Saved data entries:
----
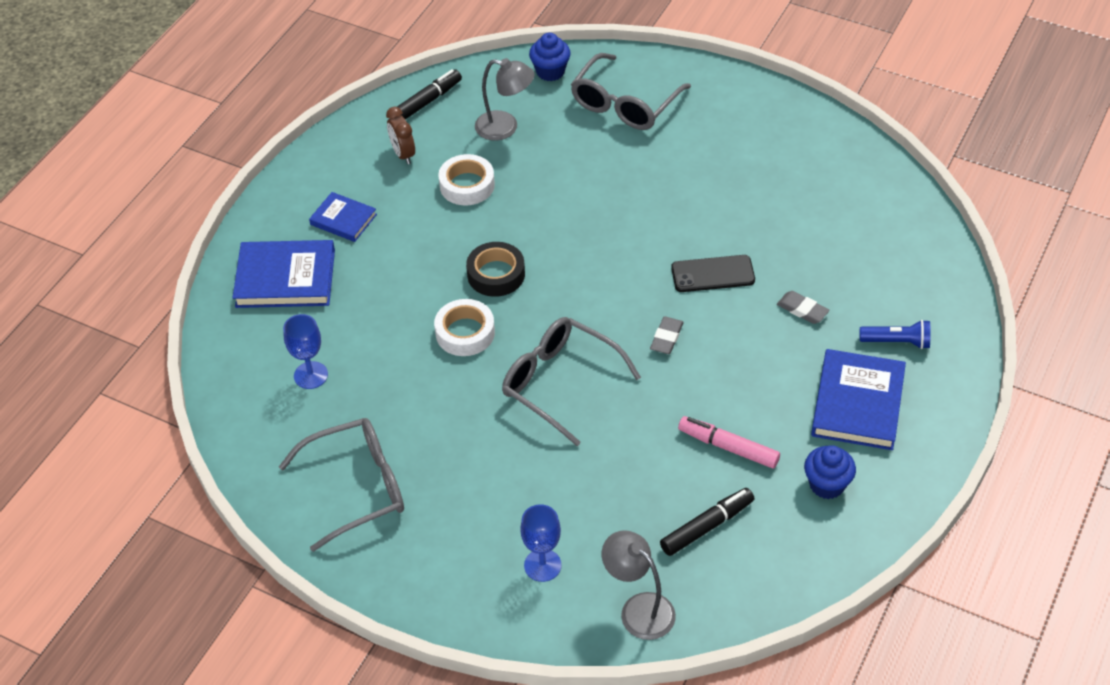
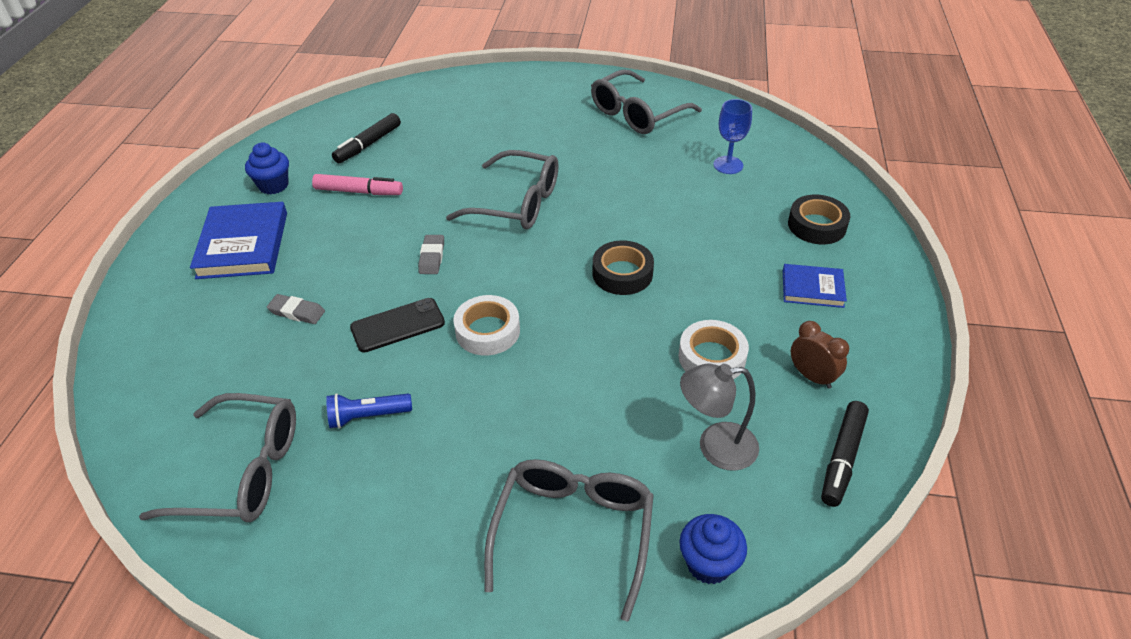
camera: 160 degrees right, 5 degrees down
blue book [233,240,335,308] -> black tape [788,195,850,244]
white tape [434,299,495,356] -> white tape moved to [453,295,520,355]
blue goblet [520,504,561,582] -> none
grey lamp [602,530,676,640] -> none
blue flashlight [860,320,930,349] -> blue flashlight moved to [326,393,412,429]
none -> grey glasses [139,393,296,522]

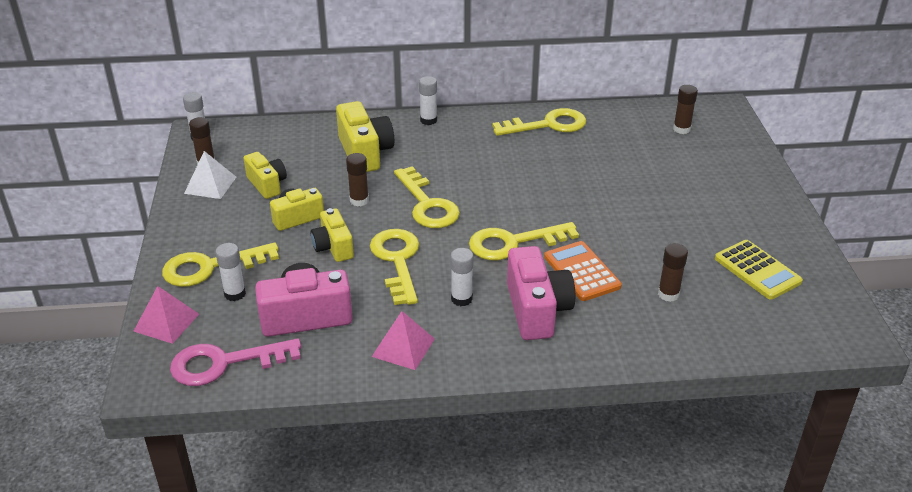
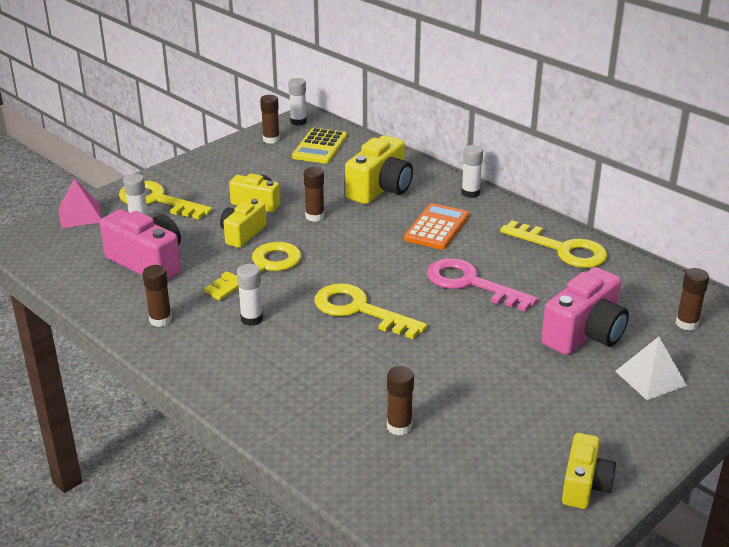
camera: 50 degrees right, 5 degrees down
pink key [170,338,301,386] -> pink key moved to [427,258,538,312]
white pyramid [184,151,236,199] -> white pyramid moved to [615,337,687,400]
yellow camera [244,152,287,199] -> yellow camera moved to [562,433,616,509]
pink pyramid [372,311,435,370] -> brown glue stick [142,265,172,327]
yellow key [394,166,460,228] -> none
pink camera [507,246,575,340] -> pink camera moved to [541,267,629,355]
orange calculator [544,241,622,301] -> orange calculator moved to [404,203,469,250]
yellow calculator [715,240,803,300] -> yellow calculator moved to [292,128,347,164]

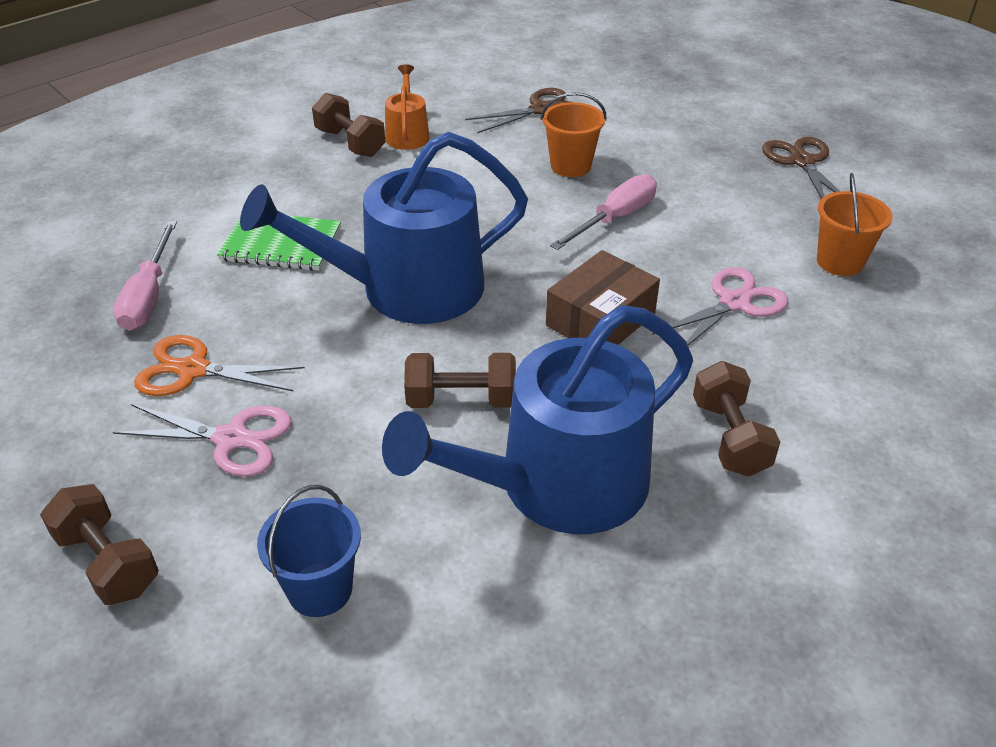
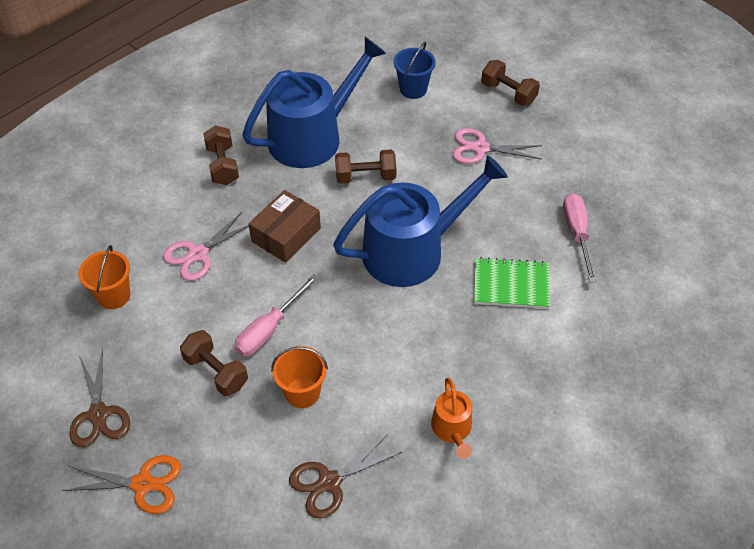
camera: 175 degrees right, 10 degrees up
orange scissors [134,335,305,396] -> orange scissors moved to [62,455,181,514]
brown dumbbell [312,93,385,157] -> brown dumbbell moved to [180,330,248,396]

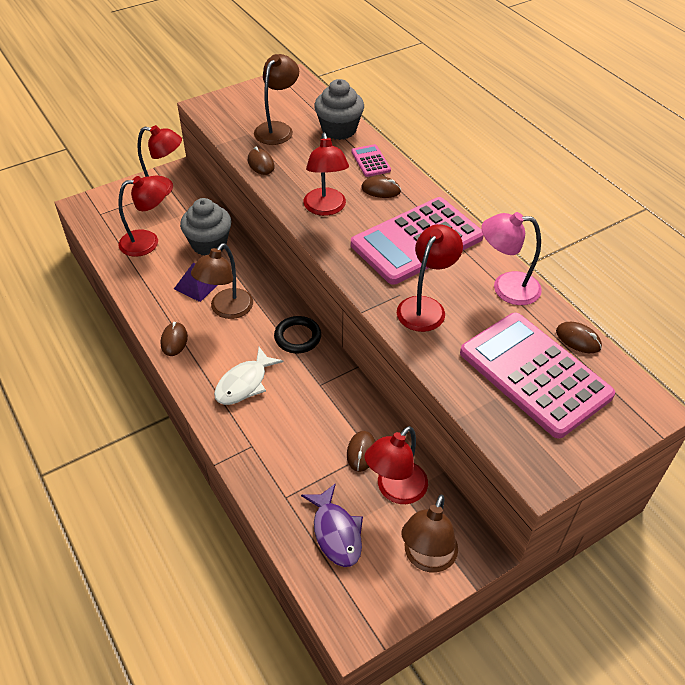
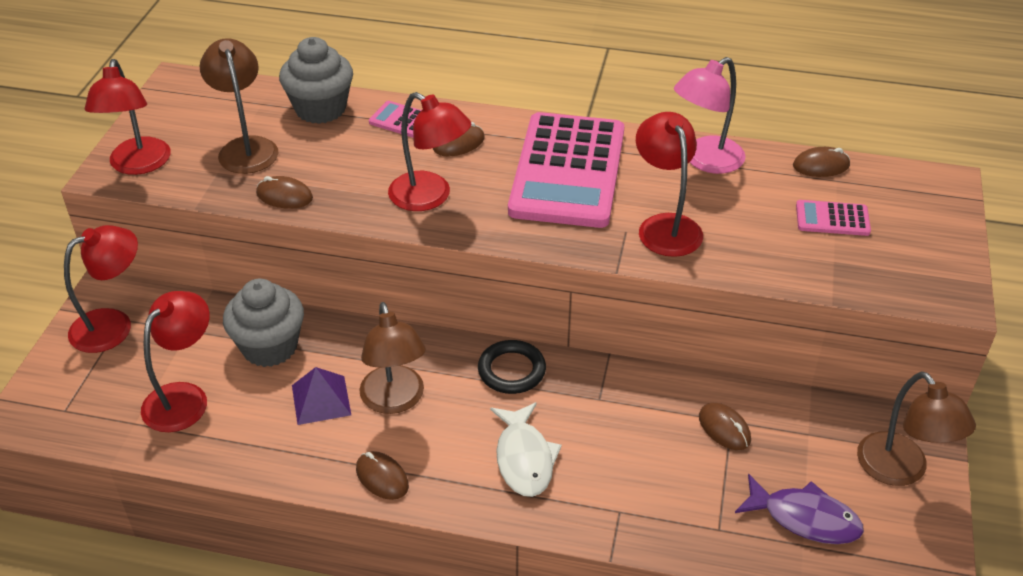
camera: 45 degrees left, 5 degrees down
red lamp [365,426,428,504] -> red lamp moved to [85,59,171,175]
pink calculator [460,313,615,438] -> pink calculator [796,200,871,236], size x0.42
----
Skip the pictures and quote each line of the entries above, from the first through the line with "none -> grey glasses [139,393,296,522]", exactly as it appears.

## PROBLEM SOLUTION
camera: 160 degrees right, 5 degrees down
blue book [233,240,335,308] -> black tape [788,195,850,244]
white tape [434,299,495,356] -> white tape moved to [453,295,520,355]
blue goblet [520,504,561,582] -> none
grey lamp [602,530,676,640] -> none
blue flashlight [860,320,930,349] -> blue flashlight moved to [326,393,412,429]
none -> grey glasses [139,393,296,522]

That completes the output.